(SUPPLIED DATA)
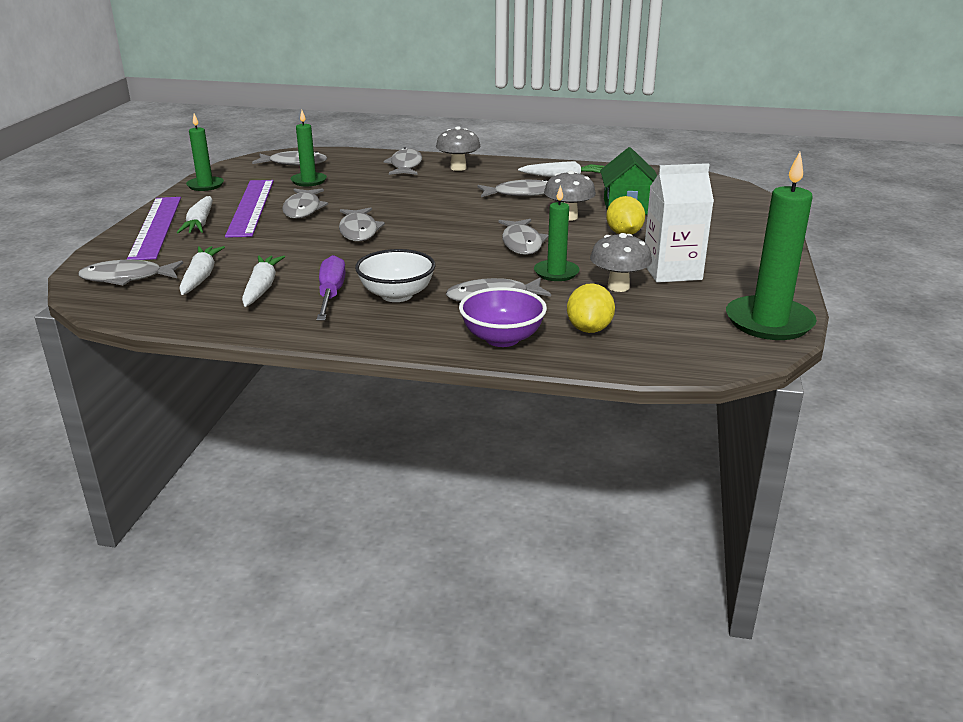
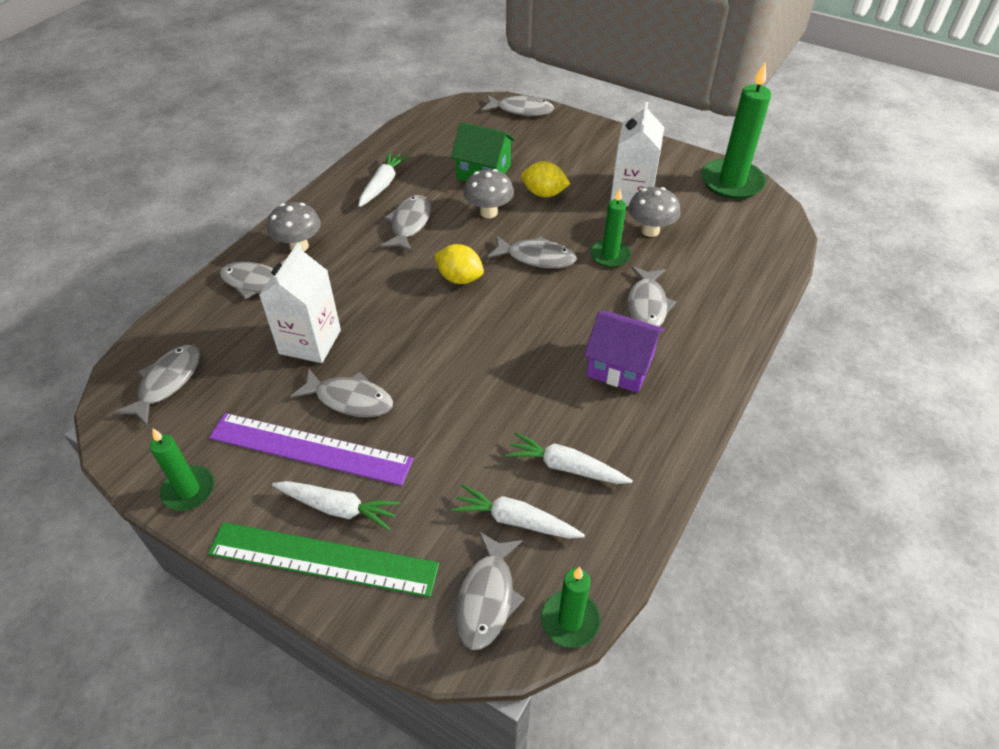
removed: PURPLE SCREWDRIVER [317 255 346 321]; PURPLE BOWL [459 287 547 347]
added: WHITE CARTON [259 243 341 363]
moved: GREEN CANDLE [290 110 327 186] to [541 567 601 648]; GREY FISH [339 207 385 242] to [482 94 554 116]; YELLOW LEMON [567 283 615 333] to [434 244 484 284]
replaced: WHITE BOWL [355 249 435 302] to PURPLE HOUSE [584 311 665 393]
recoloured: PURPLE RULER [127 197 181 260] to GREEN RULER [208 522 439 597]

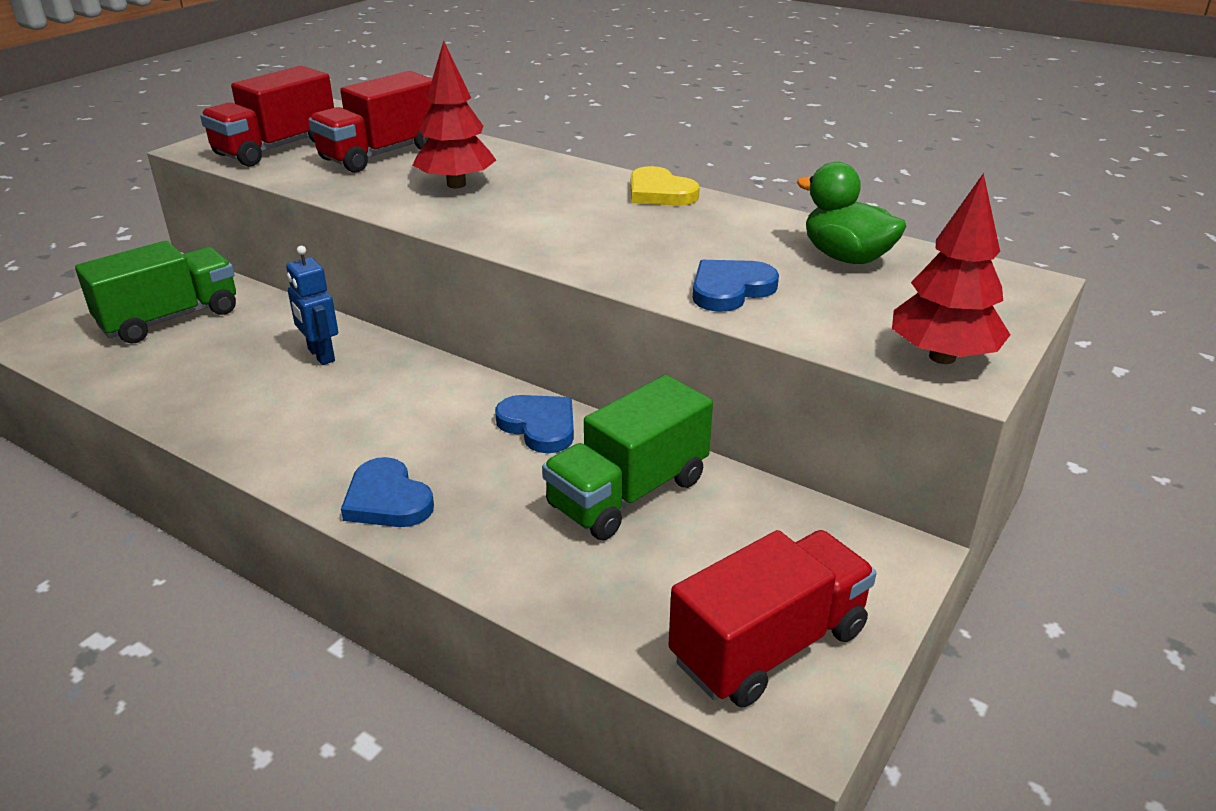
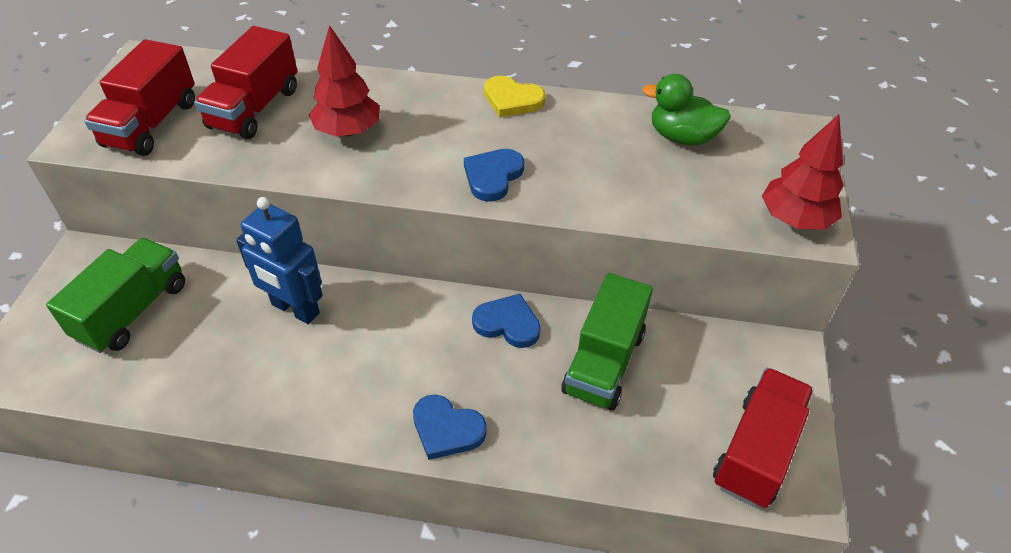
moved: BLUE HEART [693 260 779 312] to [464 149 524 202]
resized: BLUE ROBOT [286 246 338 365] = [236 197 323 324] x1.53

(TASK TO COMPLETE) Tally up the lines in the records containing the word "WHITE", then give the count and nothing else.

(WORKED SOLUTION) 2